▸ Problem: Arrange the listing from its first line through the line containing "blue star: rotated 11 degrees clockwise", inclusive, as a Markdown table with the columns Row and Line. Number each row and skip any blank lines.

## start Records for the task

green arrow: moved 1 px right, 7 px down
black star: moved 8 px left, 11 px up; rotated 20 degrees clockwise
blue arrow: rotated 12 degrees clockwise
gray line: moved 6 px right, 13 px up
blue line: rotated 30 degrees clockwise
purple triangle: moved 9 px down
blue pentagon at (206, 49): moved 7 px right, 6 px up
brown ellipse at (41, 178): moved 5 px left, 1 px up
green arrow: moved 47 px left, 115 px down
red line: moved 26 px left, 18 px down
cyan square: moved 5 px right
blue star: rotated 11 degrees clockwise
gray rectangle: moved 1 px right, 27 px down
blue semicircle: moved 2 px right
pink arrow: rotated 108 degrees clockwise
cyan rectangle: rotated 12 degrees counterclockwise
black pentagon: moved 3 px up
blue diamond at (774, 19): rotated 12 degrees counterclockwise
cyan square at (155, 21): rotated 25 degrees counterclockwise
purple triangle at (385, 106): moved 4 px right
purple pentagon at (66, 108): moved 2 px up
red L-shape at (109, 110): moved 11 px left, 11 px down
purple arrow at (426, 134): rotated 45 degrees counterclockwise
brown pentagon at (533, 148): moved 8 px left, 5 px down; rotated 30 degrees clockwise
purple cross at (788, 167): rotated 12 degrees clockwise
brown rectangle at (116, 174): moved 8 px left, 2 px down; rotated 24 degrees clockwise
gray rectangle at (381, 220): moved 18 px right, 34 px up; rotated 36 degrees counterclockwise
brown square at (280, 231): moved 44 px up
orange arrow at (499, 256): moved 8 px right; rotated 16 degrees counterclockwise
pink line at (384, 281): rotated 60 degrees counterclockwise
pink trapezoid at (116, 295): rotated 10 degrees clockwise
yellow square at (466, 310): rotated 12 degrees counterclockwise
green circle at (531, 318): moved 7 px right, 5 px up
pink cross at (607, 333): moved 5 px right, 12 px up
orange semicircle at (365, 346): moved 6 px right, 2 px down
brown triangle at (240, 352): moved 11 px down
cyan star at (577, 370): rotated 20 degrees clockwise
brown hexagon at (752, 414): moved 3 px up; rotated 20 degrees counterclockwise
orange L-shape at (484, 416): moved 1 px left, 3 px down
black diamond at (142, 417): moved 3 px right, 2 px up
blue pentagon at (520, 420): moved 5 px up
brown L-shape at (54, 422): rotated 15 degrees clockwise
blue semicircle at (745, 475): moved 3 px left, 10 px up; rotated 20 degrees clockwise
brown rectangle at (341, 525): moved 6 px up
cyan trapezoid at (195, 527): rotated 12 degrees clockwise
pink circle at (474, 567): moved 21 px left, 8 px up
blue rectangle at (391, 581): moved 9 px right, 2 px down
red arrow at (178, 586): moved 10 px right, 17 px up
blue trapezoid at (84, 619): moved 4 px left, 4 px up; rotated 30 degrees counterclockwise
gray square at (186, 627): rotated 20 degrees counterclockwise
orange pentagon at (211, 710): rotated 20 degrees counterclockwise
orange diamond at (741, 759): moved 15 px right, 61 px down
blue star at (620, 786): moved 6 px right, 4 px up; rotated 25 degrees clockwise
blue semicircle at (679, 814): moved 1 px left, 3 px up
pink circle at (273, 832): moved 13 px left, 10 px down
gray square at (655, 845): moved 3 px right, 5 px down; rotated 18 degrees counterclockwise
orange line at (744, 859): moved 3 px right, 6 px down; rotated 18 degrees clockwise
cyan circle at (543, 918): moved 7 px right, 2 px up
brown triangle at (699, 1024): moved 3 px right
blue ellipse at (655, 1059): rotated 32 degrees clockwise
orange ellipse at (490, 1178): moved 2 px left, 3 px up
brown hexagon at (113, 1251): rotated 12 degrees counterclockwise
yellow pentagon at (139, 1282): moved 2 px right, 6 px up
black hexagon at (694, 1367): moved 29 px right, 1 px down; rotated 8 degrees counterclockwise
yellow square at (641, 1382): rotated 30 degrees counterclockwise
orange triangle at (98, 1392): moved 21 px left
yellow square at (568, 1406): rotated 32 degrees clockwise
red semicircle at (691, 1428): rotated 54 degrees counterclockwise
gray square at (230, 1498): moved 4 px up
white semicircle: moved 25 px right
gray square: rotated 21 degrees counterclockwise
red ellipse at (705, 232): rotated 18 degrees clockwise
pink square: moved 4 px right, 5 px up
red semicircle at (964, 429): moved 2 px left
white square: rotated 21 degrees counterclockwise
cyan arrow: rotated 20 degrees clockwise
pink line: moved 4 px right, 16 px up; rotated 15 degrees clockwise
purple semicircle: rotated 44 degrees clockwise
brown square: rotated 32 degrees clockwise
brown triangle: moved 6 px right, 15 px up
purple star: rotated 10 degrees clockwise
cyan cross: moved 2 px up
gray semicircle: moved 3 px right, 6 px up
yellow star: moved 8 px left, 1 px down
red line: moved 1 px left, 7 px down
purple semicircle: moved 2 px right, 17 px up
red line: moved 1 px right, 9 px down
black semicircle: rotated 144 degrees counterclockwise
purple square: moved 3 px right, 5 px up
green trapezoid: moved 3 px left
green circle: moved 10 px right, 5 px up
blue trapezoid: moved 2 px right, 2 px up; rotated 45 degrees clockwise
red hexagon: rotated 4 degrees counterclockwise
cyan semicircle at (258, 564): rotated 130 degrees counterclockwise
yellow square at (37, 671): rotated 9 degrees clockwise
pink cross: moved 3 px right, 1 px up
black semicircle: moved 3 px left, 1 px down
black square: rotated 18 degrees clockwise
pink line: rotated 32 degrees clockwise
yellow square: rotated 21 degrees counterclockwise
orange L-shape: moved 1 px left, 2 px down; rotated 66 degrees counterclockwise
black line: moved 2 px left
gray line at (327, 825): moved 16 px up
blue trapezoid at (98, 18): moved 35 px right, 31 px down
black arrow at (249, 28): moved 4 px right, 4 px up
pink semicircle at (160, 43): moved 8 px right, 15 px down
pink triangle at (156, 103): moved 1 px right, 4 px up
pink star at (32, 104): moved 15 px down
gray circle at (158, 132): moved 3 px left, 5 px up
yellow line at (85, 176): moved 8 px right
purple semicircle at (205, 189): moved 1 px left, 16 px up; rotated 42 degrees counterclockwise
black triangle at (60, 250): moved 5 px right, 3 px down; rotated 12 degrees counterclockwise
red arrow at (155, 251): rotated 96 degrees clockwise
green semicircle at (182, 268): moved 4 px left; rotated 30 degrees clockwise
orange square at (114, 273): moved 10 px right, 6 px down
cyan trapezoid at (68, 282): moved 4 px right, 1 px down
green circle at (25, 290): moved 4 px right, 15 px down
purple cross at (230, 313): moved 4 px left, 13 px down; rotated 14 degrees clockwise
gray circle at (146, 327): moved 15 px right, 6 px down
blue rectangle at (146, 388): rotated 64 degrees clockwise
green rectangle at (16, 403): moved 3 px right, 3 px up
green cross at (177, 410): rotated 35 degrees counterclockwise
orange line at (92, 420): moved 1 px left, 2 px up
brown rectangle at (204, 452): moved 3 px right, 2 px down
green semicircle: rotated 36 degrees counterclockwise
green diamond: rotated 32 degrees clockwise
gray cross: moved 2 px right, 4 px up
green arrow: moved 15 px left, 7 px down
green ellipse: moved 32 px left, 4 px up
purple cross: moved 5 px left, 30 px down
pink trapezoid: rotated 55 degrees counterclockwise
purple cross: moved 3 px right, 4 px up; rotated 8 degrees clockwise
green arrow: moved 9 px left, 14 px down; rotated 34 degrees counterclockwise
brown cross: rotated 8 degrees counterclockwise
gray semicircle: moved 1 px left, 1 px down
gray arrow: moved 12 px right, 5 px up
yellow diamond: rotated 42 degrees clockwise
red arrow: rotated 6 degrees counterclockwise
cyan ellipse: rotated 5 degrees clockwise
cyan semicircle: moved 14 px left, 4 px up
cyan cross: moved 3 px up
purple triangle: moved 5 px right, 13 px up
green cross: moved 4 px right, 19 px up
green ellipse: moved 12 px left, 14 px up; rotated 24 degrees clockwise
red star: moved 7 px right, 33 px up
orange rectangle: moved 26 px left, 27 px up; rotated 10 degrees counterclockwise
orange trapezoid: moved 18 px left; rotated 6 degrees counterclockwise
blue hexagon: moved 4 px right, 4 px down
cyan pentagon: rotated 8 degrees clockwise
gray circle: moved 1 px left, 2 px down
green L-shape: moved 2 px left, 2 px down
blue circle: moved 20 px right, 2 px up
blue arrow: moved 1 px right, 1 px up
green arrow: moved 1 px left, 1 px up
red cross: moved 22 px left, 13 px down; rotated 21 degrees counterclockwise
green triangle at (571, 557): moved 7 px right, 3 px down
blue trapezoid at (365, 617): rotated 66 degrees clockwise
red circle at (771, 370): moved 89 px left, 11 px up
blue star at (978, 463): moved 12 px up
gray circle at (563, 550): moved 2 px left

## end Records for the task

▸ Solution:
| Row | Line |
|---|---|
| 1 | green arrow: moved 1 px right, 7 px down |
| 2 | black star: moved 8 px left, 11 px up; rotated 20 degrees clockwise |
| 3 | blue arrow: rotated 12 degrees clockwise |
| 4 | gray line: moved 6 px right, 13 px up |
| 5 | blue line: rotated 30 degrees clockwise |
| 6 | purple triangle: moved 9 px down |
| 7 | blue pentagon at (206, 49): moved 7 px right, 6 px up |
| 8 | brown ellipse at (41, 178): moved 5 px left, 1 px up |
| 9 | green arrow: moved 47 px left, 115 px down |
| 10 | red line: moved 26 px left, 18 px down |
| 11 | cyan square: moved 5 px right |
| 12 | blue star: rotated 11 degrees clockwise |